[Data shown — start]

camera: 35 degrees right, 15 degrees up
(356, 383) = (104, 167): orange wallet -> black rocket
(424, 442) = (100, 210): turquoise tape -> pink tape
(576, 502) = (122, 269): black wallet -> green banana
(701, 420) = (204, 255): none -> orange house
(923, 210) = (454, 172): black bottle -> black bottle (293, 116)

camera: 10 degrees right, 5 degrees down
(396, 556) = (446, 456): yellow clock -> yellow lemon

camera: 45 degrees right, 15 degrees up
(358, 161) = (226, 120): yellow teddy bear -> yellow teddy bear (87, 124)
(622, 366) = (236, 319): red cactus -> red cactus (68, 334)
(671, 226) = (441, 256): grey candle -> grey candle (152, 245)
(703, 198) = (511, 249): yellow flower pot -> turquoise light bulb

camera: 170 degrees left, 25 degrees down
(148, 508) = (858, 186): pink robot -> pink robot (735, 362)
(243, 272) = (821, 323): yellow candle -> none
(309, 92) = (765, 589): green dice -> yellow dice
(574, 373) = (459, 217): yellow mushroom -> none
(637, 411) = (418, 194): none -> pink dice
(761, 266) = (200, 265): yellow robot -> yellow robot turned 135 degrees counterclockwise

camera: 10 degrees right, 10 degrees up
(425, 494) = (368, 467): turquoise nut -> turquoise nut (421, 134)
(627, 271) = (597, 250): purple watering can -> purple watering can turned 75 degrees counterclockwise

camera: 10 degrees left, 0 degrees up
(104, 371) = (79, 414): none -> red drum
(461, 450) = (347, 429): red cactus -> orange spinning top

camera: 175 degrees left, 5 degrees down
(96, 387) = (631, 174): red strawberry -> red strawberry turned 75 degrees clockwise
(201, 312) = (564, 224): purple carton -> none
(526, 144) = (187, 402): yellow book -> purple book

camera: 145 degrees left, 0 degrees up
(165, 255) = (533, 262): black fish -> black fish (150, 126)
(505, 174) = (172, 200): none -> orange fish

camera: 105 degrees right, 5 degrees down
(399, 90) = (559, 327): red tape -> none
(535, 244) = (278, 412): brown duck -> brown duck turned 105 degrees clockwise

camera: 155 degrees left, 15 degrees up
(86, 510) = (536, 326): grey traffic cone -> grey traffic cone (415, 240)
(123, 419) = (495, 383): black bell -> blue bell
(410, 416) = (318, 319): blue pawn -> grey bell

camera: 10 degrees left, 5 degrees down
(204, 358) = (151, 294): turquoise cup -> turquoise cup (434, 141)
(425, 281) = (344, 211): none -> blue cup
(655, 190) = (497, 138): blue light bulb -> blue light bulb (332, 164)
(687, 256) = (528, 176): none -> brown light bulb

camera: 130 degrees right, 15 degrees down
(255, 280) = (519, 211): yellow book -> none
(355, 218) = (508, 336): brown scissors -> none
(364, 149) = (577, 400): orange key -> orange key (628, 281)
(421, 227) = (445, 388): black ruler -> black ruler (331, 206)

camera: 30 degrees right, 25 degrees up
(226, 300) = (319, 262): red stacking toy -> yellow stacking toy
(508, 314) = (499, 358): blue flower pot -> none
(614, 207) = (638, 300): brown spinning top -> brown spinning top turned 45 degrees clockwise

[Data shown — finish]

[Exercise aim]:
The entries above hold the needed span. Transcribe exactly the lines from the one with "(622, 366) = (236, 319): red" to the one with "(243, 272) = (821, 323): yellow", both included.

[Task solution]:
(622, 366) = (236, 319): red cactus -> red cactus (68, 334)
(671, 226) = (441, 256): grey candle -> grey candle (152, 245)
(703, 198) = (511, 249): yellow flower pot -> turquoise light bulb

camera: 170 degrees left, 25 degrees down
(148, 508) = (858, 186): pink robot -> pink robot (735, 362)
(243, 272) = (821, 323): yellow candle -> none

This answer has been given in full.